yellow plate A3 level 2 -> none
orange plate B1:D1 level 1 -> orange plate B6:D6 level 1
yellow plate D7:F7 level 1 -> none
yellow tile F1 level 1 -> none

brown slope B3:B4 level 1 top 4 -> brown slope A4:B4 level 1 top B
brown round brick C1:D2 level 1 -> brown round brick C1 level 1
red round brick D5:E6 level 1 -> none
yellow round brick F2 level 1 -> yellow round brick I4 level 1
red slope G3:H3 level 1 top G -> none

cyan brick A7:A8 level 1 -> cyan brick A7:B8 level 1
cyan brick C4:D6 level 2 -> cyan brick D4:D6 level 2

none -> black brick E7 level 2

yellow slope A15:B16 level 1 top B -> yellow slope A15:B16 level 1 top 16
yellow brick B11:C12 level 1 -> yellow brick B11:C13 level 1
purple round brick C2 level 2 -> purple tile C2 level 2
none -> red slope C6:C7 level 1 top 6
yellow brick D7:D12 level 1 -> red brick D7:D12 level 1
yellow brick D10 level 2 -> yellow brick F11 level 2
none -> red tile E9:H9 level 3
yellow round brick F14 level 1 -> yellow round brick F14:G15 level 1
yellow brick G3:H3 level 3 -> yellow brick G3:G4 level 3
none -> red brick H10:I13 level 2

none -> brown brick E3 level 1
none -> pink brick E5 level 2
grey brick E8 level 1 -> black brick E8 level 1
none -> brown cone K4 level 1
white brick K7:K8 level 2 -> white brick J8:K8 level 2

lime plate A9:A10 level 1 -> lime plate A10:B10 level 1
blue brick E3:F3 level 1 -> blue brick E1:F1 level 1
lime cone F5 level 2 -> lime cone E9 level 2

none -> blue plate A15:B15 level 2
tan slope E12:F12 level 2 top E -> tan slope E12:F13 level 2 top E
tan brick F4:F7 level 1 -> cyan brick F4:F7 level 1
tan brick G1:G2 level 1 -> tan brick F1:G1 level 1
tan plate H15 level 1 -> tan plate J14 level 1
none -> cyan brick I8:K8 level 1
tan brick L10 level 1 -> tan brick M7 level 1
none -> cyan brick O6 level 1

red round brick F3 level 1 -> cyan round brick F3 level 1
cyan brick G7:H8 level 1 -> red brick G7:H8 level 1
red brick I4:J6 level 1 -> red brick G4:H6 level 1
======
Task to complete — The whole listing above must be copied exactly.

Exercise output —
yellow plate A3 level 2 -> none
orange plate B1:D1 level 1 -> orange plate B6:D6 level 1
yellow plate D7:F7 level 1 -> none
yellow tile F1 level 1 -> none

brown slope B3:B4 level 1 top 4 -> brown slope A4:B4 level 1 top B
brown round brick C1:D2 level 1 -> brown round brick C1 level 1
red round brick D5:E6 level 1 -> none
yellow round brick F2 level 1 -> yellow round brick I4 level 1
red slope G3:H3 level 1 top G -> none

cyan brick A7:A8 level 1 -> cyan brick A7:B8 level 1
cyan brick C4:D6 level 2 -> cyan brick D4:D6 level 2

none -> black brick E7 level 2

yellow slope A15:B16 level 1 top B -> yellow slope A15:B16 level 1 top 16
yellow brick B11:C12 level 1 -> yellow brick B11:C13 level 1
purple round brick C2 level 2 -> purple tile C2 level 2
none -> red slope C6:C7 level 1 top 6
yellow brick D7:D12 level 1 -> red brick D7:D12 level 1
yellow brick D10 level 2 -> yellow brick F11 level 2
none -> red tile E9:H9 level 3
yellow round brick F14 level 1 -> yellow round brick F14:G15 level 1
yellow brick G3:H3 level 3 -> yellow brick G3:G4 level 3
none -> red brick H10:I13 level 2

none -> brown brick E3 level 1
none -> pink brick E5 level 2
grey brick E8 level 1 -> black brick E8 level 1
none -> brown cone K4 level 1
white brick K7:K8 level 2 -> white brick J8:K8 level 2

lime plate A9:A10 level 1 -> lime plate A10:B10 level 1
blue brick E3:F3 level 1 -> blue brick E1:F1 level 1
lime cone F5 level 2 -> lime cone E9 level 2

none -> blue plate A15:B15 level 2
tan slope E12:F12 level 2 top E -> tan slope E12:F13 level 2 top E
tan brick F4:F7 level 1 -> cyan brick F4:F7 level 1
tan brick G1:G2 level 1 -> tan brick F1:G1 level 1
tan plate H15 level 1 -> tan plate J14 level 1
none -> cyan brick I8:K8 level 1
tan brick L10 level 1 -> tan brick M7 level 1
none -> cyan brick O6 level 1

red round brick F3 level 1 -> cyan round brick F3 level 1
cyan brick G7:H8 level 1 -> red brick G7:H8 level 1
red brick I4:J6 level 1 -> red brick G4:H6 level 1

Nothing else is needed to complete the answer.